DIRECTIONS FOR THIS TASK: Below are the records; pull every line that includes "none".

Revision comparison data
###
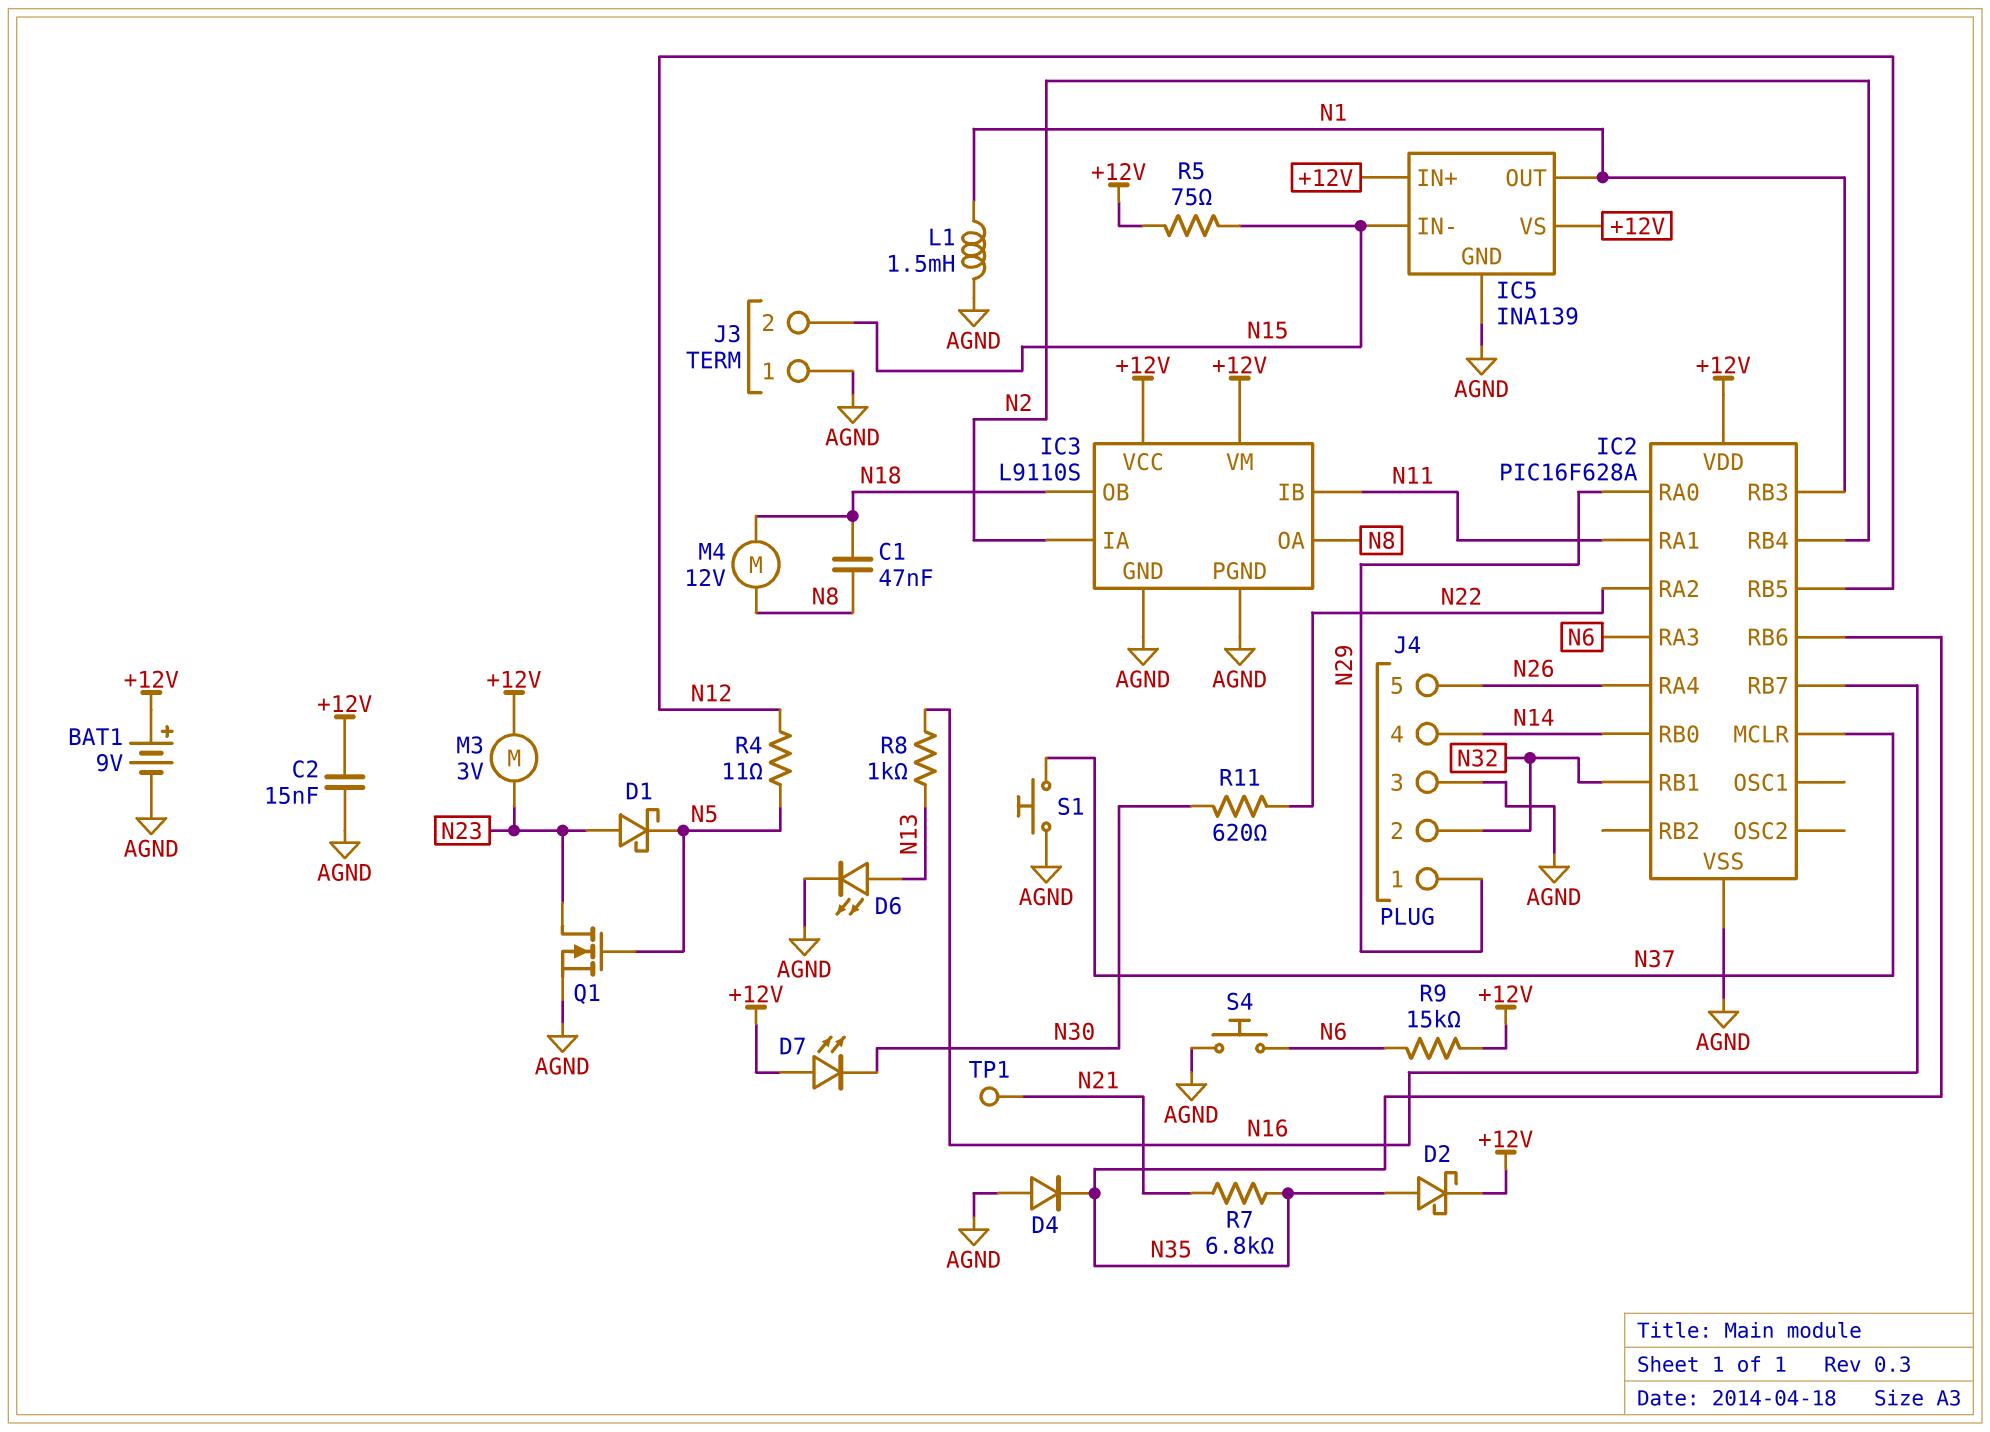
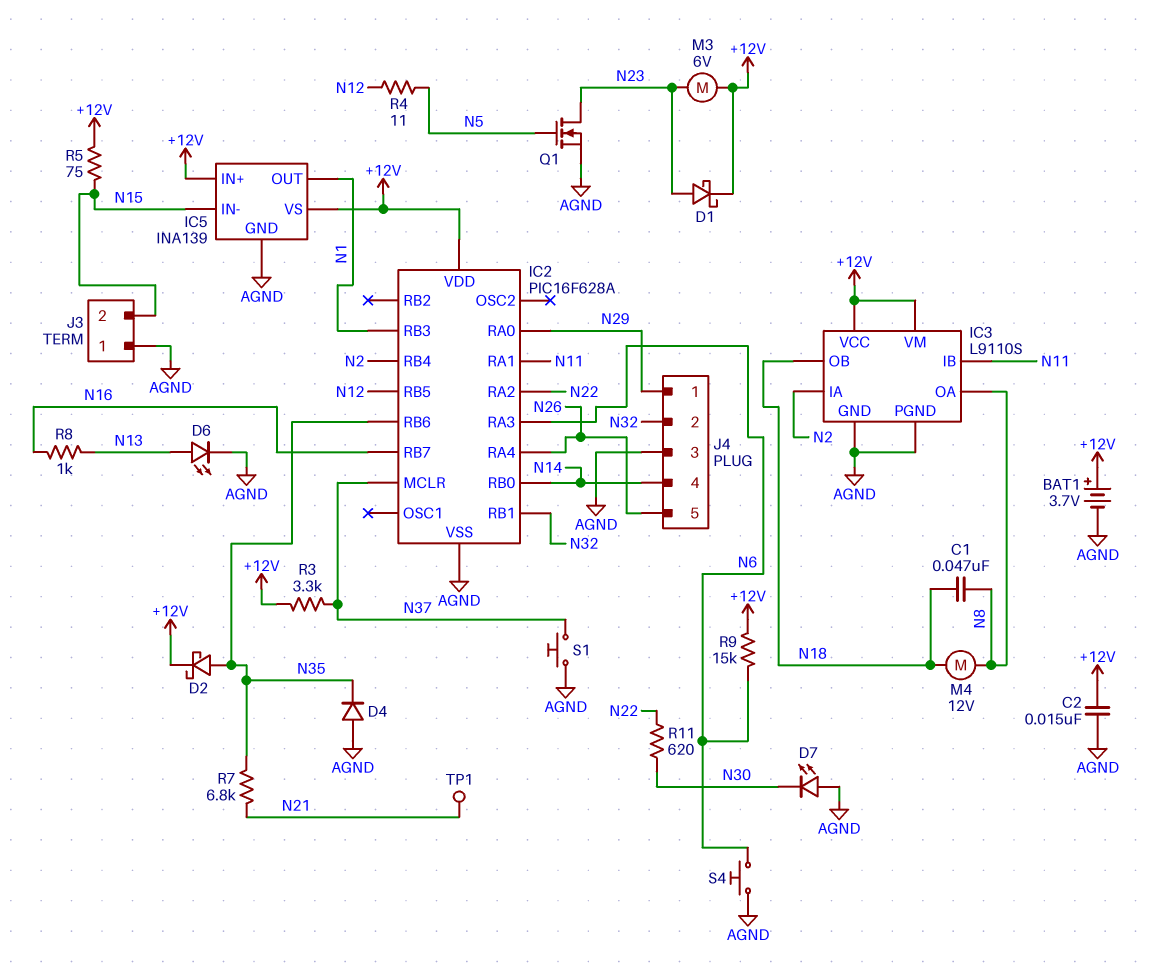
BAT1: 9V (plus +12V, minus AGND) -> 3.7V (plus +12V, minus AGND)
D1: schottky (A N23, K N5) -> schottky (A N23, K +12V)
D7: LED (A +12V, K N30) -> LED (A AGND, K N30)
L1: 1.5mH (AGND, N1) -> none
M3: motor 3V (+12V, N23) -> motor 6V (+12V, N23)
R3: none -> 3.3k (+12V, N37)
###
TASK SOLUTION:
L1: 1.5mH (AGND, N1) -> none
R3: none -> 3.3k (+12V, N37)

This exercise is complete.